Data shown
────────

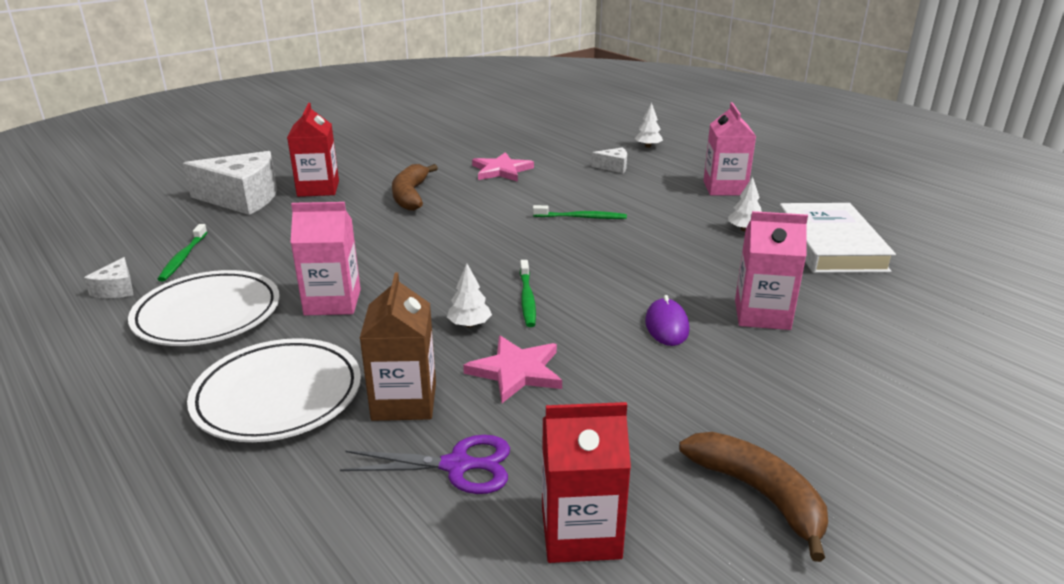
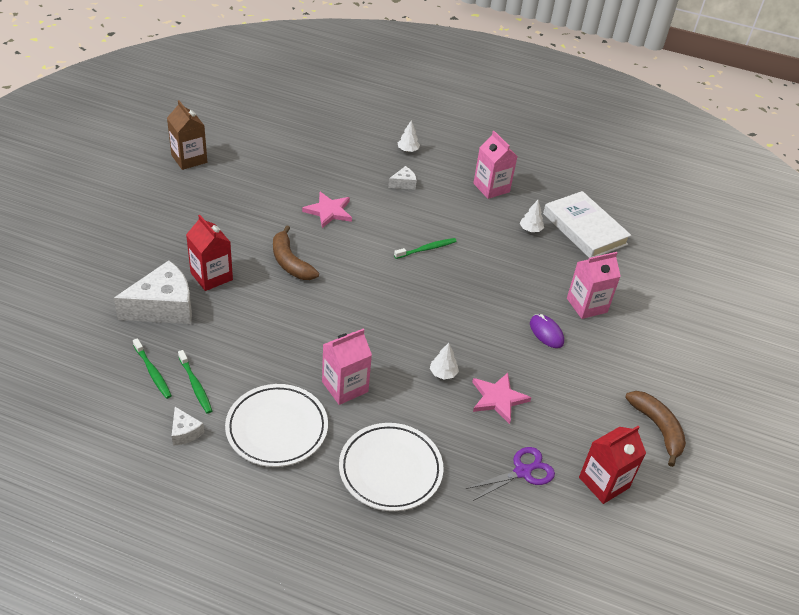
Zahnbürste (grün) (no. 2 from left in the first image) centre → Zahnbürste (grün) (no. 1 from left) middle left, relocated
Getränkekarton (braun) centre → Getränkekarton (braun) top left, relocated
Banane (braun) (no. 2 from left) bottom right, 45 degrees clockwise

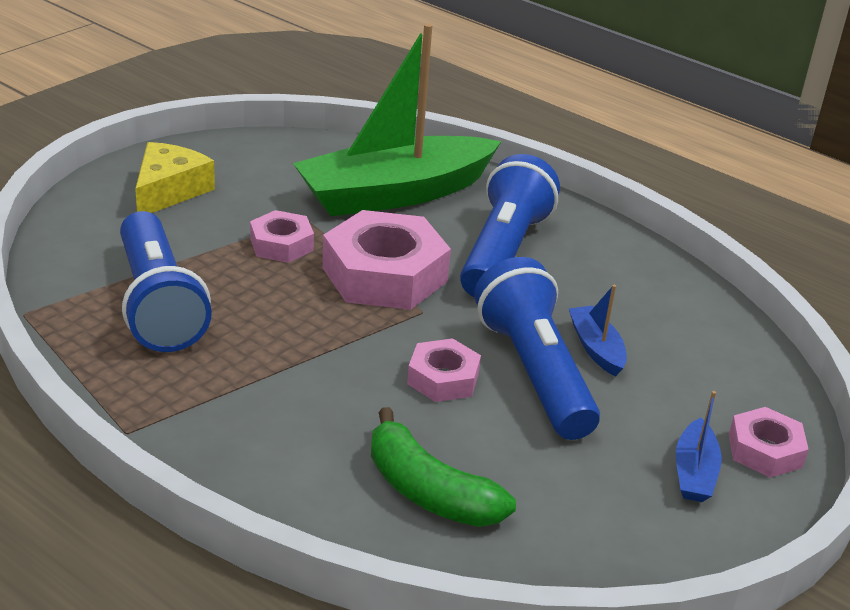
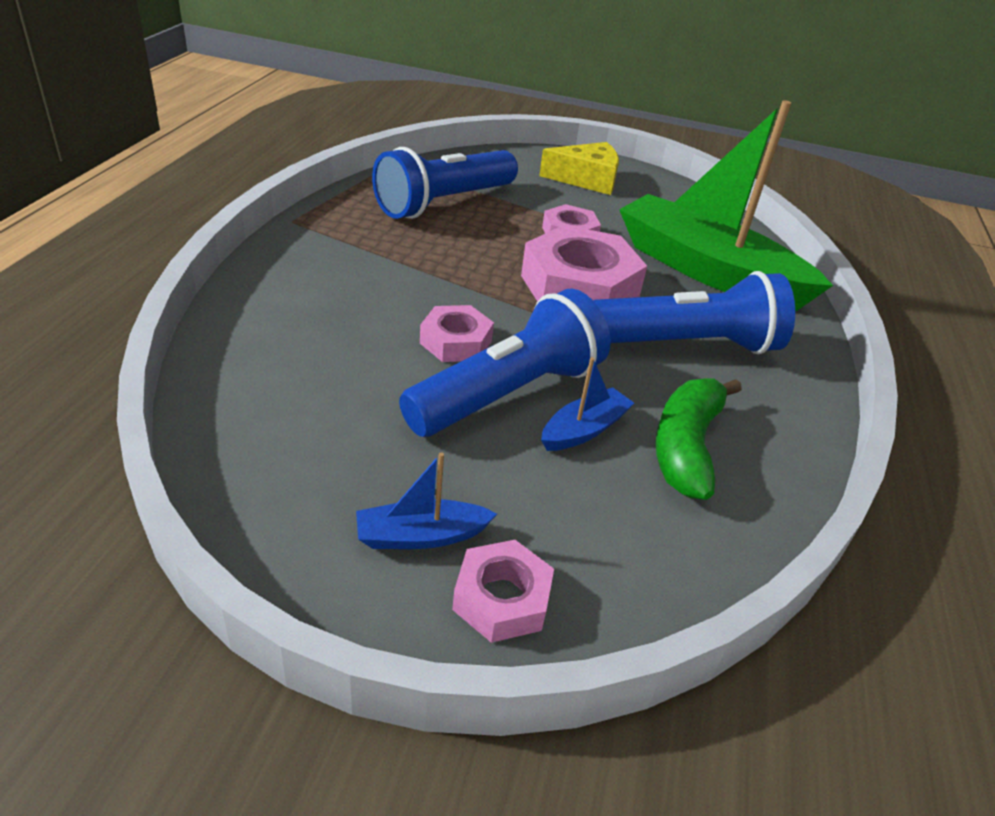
Banane (grün) bottom centre → Banane (grün) middle right, relocated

────────

The task
Your reply should be the full data above, copied exactly, with no pictures in it.

Finished exercise
Zahnbürste (grün) (no. 2 from left in the first image) centre → Zahnbürste (grün) (no. 1 from left) middle left, relocated
Getränkekarton (braun) centre → Getränkekarton (braun) top left, relocated
Banane (braun) (no. 2 from left) bottom right, 45 degrees clockwise

Banane (grün) bottom centre → Banane (grün) middle right, relocated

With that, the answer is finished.